— start Stored data —

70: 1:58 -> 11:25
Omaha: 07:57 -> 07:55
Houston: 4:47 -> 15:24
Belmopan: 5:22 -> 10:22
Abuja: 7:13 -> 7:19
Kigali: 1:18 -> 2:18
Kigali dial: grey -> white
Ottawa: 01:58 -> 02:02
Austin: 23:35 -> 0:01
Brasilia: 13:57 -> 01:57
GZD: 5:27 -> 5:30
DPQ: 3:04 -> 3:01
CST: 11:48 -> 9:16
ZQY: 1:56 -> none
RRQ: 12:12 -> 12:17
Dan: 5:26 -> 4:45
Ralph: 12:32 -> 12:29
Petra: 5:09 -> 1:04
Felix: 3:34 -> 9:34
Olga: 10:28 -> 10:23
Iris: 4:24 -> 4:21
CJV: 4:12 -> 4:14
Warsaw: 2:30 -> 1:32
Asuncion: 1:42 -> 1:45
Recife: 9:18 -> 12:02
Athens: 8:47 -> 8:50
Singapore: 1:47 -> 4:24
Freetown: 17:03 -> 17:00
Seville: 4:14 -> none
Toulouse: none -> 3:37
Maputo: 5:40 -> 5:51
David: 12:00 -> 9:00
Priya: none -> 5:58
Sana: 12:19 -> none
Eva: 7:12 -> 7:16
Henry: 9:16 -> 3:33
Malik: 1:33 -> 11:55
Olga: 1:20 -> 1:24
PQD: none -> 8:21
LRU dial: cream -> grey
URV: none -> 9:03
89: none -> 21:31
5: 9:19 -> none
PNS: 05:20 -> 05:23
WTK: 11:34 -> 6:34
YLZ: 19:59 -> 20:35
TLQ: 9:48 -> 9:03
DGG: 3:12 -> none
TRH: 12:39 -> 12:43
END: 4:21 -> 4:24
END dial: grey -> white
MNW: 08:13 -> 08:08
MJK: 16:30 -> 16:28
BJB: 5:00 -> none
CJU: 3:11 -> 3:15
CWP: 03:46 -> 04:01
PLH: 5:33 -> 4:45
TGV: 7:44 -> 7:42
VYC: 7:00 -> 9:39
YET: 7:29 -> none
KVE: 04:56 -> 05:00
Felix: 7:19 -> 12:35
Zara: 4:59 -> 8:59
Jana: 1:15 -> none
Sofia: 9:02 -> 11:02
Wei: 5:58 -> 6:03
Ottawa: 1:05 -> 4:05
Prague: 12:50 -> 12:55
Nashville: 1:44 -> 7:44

— end Stored data —

- Exercise directions
Reproduce every line of the records above verbatim, keeping their original order.

- Result below
70: 1:58 -> 11:25
Omaha: 07:57 -> 07:55
Houston: 4:47 -> 15:24
Belmopan: 5:22 -> 10:22
Abuja: 7:13 -> 7:19
Kigali: 1:18 -> 2:18
Kigali dial: grey -> white
Ottawa: 01:58 -> 02:02
Austin: 23:35 -> 0:01
Brasilia: 13:57 -> 01:57
GZD: 5:27 -> 5:30
DPQ: 3:04 -> 3:01
CST: 11:48 -> 9:16
ZQY: 1:56 -> none
RRQ: 12:12 -> 12:17
Dan: 5:26 -> 4:45
Ralph: 12:32 -> 12:29
Petra: 5:09 -> 1:04
Felix: 3:34 -> 9:34
Olga: 10:28 -> 10:23
Iris: 4:24 -> 4:21
CJV: 4:12 -> 4:14
Warsaw: 2:30 -> 1:32
Asuncion: 1:42 -> 1:45
Recife: 9:18 -> 12:02
Athens: 8:47 -> 8:50
Singapore: 1:47 -> 4:24
Freetown: 17:03 -> 17:00
Seville: 4:14 -> none
Toulouse: none -> 3:37
Maputo: 5:40 -> 5:51
David: 12:00 -> 9:00
Priya: none -> 5:58
Sana: 12:19 -> none
Eva: 7:12 -> 7:16
Henry: 9:16 -> 3:33
Malik: 1:33 -> 11:55
Olga: 1:20 -> 1:24
PQD: none -> 8:21
LRU dial: cream -> grey
URV: none -> 9:03
89: none -> 21:31
5: 9:19 -> none
PNS: 05:20 -> 05:23
WTK: 11:34 -> 6:34
YLZ: 19:59 -> 20:35
TLQ: 9:48 -> 9:03
DGG: 3:12 -> none
TRH: 12:39 -> 12:43
END: 4:21 -> 4:24
END dial: grey -> white
MNW: 08:13 -> 08:08
MJK: 16:30 -> 16:28
BJB: 5:00 -> none
CJU: 3:11 -> 3:15
CWP: 03:46 -> 04:01
PLH: 5:33 -> 4:45
TGV: 7:44 -> 7:42
VYC: 7:00 -> 9:39
YET: 7:29 -> none
KVE: 04:56 -> 05:00
Felix: 7:19 -> 12:35
Zara: 4:59 -> 8:59
Jana: 1:15 -> none
Sofia: 9:02 -> 11:02
Wei: 5:58 -> 6:03
Ottawa: 1:05 -> 4:05
Prague: 12:50 -> 12:55
Nashville: 1:44 -> 7:44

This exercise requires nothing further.